→ Data below
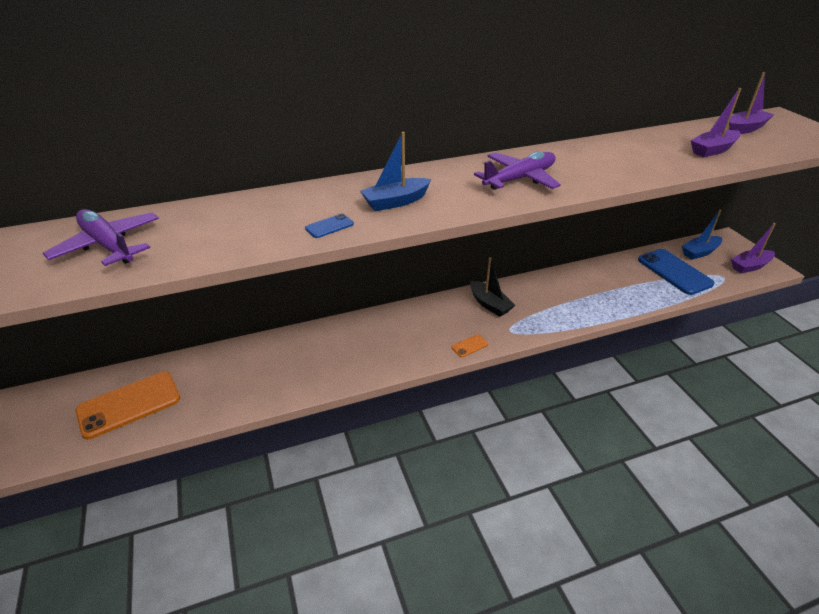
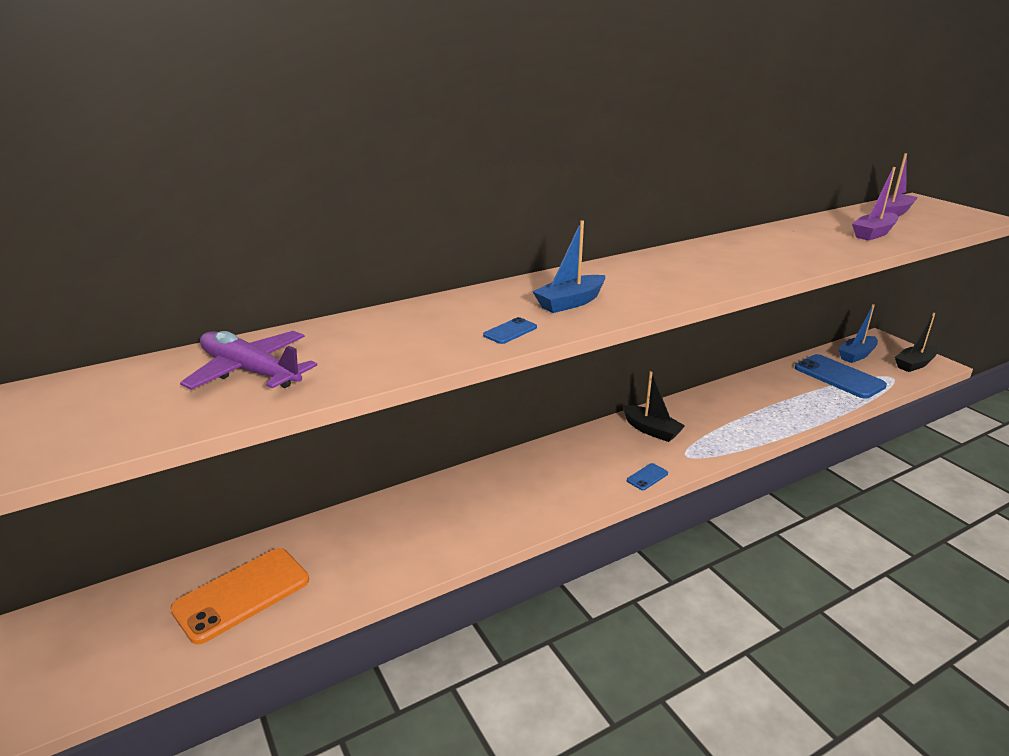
camera: 10 degrees left, 10 degrees down
orange phone [451,334,488,357] -> blue phone [627,463,668,490]
purple plane [474,151,561,190] -> none
purple boat [731,223,776,273] -> black boat [895,313,938,372]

→ Exercise instructions
Copy out the data exactly and keep the pictures out.

→ Task solution
camera: 10 degrees left, 10 degrees down
orange phone [451,334,488,357] -> blue phone [627,463,668,490]
purple plane [474,151,561,190] -> none
purple boat [731,223,776,273] -> black boat [895,313,938,372]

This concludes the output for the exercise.